ENTRIES SHOWN:

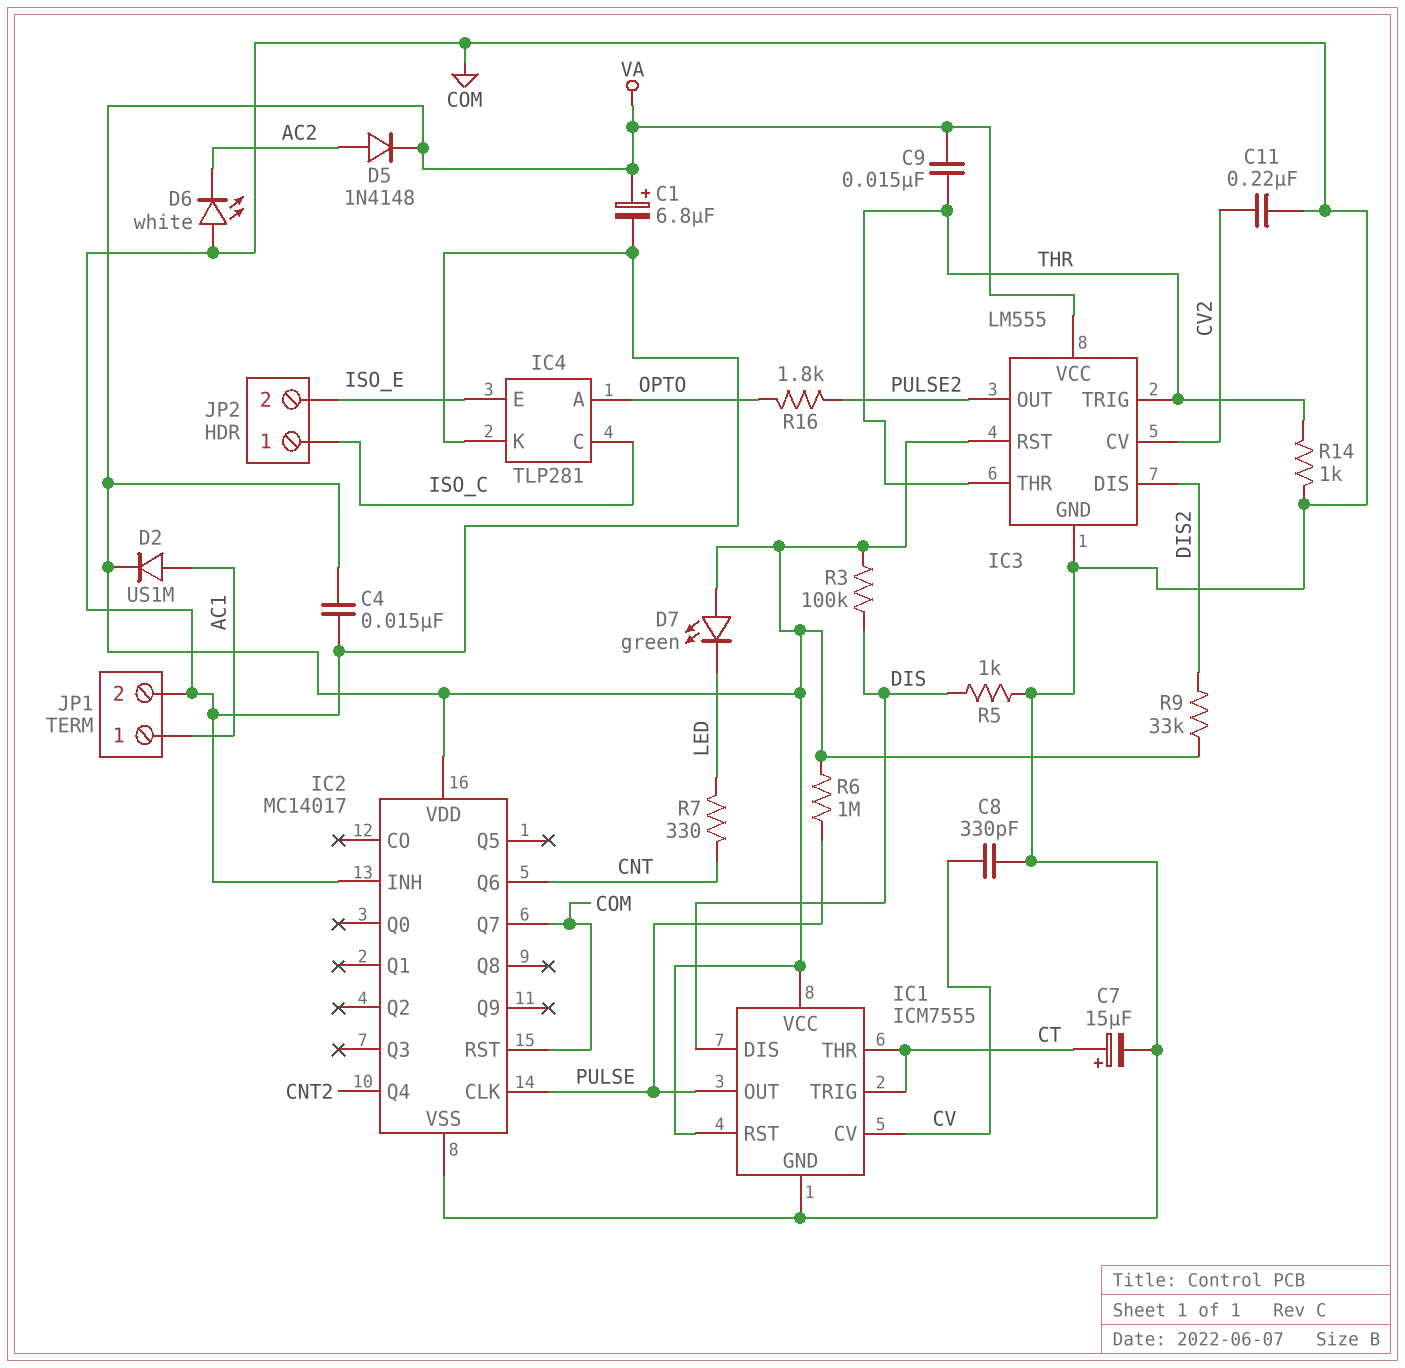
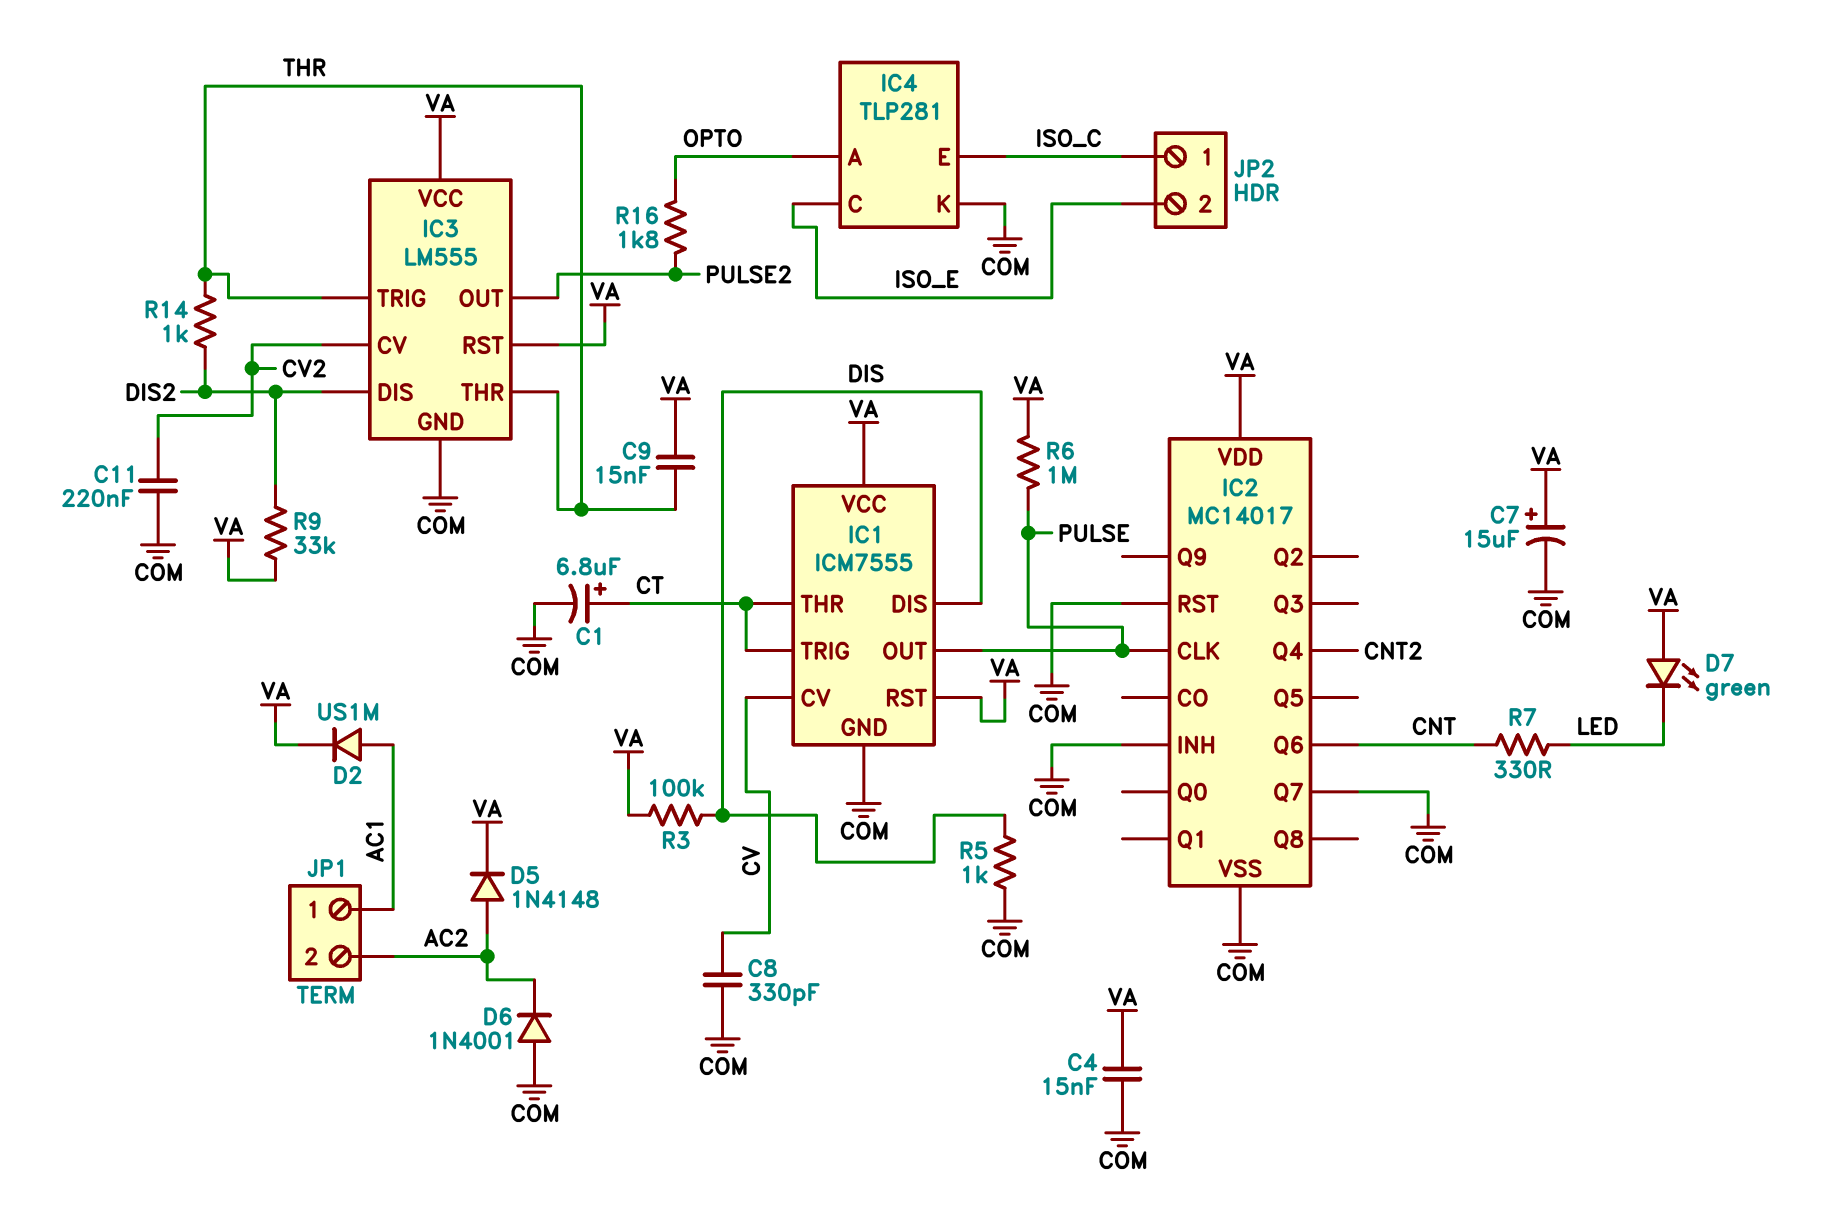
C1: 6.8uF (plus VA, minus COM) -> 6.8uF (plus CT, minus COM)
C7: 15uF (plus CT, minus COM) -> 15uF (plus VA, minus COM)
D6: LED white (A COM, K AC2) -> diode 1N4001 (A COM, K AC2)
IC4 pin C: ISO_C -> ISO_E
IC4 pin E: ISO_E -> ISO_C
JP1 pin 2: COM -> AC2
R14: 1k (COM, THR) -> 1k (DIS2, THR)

WHAT YOU WILL DO:
Output the lines from the one with "IC4 pin E: ISO_E -> ISO_C" through the end of the records above, exactly, including both ends, and nothing besides.

TASK ANSWER:
IC4 pin E: ISO_E -> ISO_C
JP1 pin 2: COM -> AC2
R14: 1k (COM, THR) -> 1k (DIS2, THR)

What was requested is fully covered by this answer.